## [Задание]
Повторите без изменений строки записей от самой первой до строки с «green line: moved 32 px down» включительно. Остальные строки не выводите.

## [Материал задания]
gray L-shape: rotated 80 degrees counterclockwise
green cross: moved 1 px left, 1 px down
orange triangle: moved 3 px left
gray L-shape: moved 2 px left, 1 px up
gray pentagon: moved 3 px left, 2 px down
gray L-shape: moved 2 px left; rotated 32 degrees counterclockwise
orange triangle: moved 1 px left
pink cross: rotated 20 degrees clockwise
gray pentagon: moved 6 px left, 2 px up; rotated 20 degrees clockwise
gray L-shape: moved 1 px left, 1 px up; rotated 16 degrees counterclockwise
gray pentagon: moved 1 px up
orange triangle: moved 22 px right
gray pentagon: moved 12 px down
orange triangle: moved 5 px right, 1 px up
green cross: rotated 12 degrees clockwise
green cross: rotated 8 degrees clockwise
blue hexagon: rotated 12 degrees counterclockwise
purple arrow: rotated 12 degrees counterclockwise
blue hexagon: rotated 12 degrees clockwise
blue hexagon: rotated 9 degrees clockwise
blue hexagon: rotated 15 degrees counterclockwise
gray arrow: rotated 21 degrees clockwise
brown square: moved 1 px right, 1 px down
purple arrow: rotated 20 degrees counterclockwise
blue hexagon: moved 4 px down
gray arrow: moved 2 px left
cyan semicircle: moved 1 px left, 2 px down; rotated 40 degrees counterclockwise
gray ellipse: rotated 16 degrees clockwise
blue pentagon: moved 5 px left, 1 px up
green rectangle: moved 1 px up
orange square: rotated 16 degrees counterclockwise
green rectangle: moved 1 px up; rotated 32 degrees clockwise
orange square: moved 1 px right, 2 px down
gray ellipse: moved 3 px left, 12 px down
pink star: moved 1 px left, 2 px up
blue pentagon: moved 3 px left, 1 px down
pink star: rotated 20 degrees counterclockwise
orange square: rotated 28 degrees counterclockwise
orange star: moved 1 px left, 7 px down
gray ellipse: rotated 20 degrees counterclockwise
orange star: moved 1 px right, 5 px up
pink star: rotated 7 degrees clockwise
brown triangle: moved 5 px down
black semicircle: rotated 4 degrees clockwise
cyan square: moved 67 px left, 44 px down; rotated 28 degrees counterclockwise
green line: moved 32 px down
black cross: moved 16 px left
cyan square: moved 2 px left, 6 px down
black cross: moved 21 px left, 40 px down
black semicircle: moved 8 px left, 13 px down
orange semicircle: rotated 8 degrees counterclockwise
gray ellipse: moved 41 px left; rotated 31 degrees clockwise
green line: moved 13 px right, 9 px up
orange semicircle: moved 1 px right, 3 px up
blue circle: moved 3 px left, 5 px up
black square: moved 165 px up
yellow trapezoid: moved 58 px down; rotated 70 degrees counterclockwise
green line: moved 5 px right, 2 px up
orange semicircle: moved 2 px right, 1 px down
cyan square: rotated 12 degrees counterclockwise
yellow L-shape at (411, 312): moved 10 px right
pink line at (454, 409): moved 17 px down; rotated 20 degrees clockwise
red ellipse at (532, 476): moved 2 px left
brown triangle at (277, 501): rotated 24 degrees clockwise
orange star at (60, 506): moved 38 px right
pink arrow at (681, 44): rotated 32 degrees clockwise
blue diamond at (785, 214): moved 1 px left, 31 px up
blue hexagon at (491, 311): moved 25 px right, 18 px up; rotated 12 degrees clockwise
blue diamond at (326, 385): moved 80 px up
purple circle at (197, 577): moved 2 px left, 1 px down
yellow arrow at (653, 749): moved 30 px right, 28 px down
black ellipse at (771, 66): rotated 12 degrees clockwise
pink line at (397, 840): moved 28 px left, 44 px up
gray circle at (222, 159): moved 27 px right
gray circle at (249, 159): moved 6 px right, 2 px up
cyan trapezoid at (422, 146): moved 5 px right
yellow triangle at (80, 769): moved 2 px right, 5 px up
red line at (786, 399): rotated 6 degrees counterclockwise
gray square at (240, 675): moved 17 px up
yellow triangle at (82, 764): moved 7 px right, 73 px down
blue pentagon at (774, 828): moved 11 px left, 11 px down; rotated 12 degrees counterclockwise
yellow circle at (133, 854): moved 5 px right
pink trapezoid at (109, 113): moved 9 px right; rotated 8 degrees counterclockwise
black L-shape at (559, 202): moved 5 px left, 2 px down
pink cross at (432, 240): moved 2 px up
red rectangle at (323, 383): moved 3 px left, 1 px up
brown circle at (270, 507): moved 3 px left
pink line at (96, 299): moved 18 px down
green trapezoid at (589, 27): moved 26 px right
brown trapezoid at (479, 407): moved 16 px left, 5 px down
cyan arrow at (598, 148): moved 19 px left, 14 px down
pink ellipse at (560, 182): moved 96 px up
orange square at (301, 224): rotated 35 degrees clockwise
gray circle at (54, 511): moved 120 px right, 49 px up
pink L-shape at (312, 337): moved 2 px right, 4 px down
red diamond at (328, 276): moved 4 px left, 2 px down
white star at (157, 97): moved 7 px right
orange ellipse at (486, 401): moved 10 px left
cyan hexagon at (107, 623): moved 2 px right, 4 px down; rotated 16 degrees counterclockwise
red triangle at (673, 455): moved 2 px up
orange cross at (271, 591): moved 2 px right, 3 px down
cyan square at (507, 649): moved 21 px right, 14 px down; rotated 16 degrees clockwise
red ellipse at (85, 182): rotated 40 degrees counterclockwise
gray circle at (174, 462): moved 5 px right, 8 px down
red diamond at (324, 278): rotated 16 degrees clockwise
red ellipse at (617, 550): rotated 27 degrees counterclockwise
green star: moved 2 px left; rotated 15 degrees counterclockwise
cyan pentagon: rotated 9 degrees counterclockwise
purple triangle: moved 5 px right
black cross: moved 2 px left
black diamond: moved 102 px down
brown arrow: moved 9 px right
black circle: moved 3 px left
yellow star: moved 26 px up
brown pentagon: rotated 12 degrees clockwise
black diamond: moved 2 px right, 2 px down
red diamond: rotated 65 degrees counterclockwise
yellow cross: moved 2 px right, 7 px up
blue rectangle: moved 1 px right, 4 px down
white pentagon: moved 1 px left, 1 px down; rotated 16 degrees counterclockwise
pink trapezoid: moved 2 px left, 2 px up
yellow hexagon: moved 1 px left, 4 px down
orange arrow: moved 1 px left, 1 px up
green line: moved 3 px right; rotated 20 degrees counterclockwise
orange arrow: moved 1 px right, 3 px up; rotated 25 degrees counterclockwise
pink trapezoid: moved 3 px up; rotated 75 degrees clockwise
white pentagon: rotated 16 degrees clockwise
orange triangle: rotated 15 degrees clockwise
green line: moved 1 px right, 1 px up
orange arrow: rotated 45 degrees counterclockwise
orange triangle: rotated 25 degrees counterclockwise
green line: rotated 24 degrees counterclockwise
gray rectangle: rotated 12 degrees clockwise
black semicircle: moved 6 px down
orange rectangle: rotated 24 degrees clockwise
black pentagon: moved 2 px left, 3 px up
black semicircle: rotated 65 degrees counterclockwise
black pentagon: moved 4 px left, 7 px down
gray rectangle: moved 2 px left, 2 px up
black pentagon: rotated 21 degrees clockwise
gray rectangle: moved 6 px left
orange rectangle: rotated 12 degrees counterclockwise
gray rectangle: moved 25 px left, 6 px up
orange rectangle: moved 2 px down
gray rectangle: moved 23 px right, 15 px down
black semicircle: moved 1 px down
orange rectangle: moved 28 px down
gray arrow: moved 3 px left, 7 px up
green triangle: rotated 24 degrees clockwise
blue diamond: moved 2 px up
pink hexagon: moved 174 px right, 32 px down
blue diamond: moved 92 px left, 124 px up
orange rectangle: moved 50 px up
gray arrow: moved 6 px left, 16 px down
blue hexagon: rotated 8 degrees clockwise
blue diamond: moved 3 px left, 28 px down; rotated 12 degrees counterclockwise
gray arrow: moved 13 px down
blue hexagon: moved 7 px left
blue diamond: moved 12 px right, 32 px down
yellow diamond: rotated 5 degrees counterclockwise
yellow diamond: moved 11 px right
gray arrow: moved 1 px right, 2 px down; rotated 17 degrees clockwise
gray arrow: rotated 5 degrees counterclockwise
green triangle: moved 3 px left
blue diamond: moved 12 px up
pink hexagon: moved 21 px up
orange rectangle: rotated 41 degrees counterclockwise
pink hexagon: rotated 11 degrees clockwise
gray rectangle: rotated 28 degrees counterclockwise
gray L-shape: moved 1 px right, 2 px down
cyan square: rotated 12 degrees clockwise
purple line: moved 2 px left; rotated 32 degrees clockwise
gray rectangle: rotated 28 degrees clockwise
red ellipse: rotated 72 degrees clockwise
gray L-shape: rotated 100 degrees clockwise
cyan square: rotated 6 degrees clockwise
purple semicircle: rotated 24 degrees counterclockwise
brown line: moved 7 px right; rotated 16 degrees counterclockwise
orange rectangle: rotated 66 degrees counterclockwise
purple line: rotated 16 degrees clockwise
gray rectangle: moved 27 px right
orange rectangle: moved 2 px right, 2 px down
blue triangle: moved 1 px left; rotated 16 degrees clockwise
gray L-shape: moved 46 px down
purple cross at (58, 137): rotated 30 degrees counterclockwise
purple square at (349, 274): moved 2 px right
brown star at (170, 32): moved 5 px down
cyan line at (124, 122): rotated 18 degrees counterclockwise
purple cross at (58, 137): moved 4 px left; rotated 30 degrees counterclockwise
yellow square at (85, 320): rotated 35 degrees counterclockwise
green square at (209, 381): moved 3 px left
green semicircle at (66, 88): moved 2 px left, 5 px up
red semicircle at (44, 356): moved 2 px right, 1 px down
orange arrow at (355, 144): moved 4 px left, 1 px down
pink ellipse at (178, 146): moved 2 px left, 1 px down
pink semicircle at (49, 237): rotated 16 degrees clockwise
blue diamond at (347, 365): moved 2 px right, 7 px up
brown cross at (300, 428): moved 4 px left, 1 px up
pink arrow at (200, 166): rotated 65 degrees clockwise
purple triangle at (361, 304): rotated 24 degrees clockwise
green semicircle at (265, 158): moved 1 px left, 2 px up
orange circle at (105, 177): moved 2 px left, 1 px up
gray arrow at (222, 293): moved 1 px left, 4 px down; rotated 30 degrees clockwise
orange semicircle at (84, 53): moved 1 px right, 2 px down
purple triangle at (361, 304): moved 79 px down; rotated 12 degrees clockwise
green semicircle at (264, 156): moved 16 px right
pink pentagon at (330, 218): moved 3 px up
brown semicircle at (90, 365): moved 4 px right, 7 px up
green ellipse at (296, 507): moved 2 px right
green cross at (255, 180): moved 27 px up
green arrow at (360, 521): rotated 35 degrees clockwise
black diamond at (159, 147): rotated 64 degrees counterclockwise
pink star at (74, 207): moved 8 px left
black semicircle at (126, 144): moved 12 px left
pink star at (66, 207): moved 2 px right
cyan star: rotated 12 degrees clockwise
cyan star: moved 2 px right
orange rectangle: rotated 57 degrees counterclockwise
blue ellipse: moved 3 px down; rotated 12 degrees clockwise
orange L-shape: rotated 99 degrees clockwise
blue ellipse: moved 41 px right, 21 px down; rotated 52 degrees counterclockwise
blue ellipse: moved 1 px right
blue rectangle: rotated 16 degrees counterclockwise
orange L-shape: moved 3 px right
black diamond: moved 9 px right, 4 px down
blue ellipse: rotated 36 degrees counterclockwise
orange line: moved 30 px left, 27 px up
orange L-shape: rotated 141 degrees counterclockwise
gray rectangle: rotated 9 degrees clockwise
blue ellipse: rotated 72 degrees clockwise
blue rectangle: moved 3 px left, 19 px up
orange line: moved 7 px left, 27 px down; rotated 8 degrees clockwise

## [Результат]
gray L-shape: rotated 80 degrees counterclockwise
green cross: moved 1 px left, 1 px down
orange triangle: moved 3 px left
gray L-shape: moved 2 px left, 1 px up
gray pentagon: moved 3 px left, 2 px down
gray L-shape: moved 2 px left; rotated 32 degrees counterclockwise
orange triangle: moved 1 px left
pink cross: rotated 20 degrees clockwise
gray pentagon: moved 6 px left, 2 px up; rotated 20 degrees clockwise
gray L-shape: moved 1 px left, 1 px up; rotated 16 degrees counterclockwise
gray pentagon: moved 1 px up
orange triangle: moved 22 px right
gray pentagon: moved 12 px down
orange triangle: moved 5 px right, 1 px up
green cross: rotated 12 degrees clockwise
green cross: rotated 8 degrees clockwise
blue hexagon: rotated 12 degrees counterclockwise
purple arrow: rotated 12 degrees counterclockwise
blue hexagon: rotated 12 degrees clockwise
blue hexagon: rotated 9 degrees clockwise
blue hexagon: rotated 15 degrees counterclockwise
gray arrow: rotated 21 degrees clockwise
brown square: moved 1 px right, 1 px down
purple arrow: rotated 20 degrees counterclockwise
blue hexagon: moved 4 px down
gray arrow: moved 2 px left
cyan semicircle: moved 1 px left, 2 px down; rotated 40 degrees counterclockwise
gray ellipse: rotated 16 degrees clockwise
blue pentagon: moved 5 px left, 1 px up
green rectangle: moved 1 px up
orange square: rotated 16 degrees counterclockwise
green rectangle: moved 1 px up; rotated 32 degrees clockwise
orange square: moved 1 px right, 2 px down
gray ellipse: moved 3 px left, 12 px down
pink star: moved 1 px left, 2 px up
blue pentagon: moved 3 px left, 1 px down
pink star: rotated 20 degrees counterclockwise
orange square: rotated 28 degrees counterclockwise
orange star: moved 1 px left, 7 px down
gray ellipse: rotated 20 degrees counterclockwise
orange star: moved 1 px right, 5 px up
pink star: rotated 7 degrees clockwise
brown triangle: moved 5 px down
black semicircle: rotated 4 degrees clockwise
cyan square: moved 67 px left, 44 px down; rotated 28 degrees counterclockwise
green line: moved 32 px down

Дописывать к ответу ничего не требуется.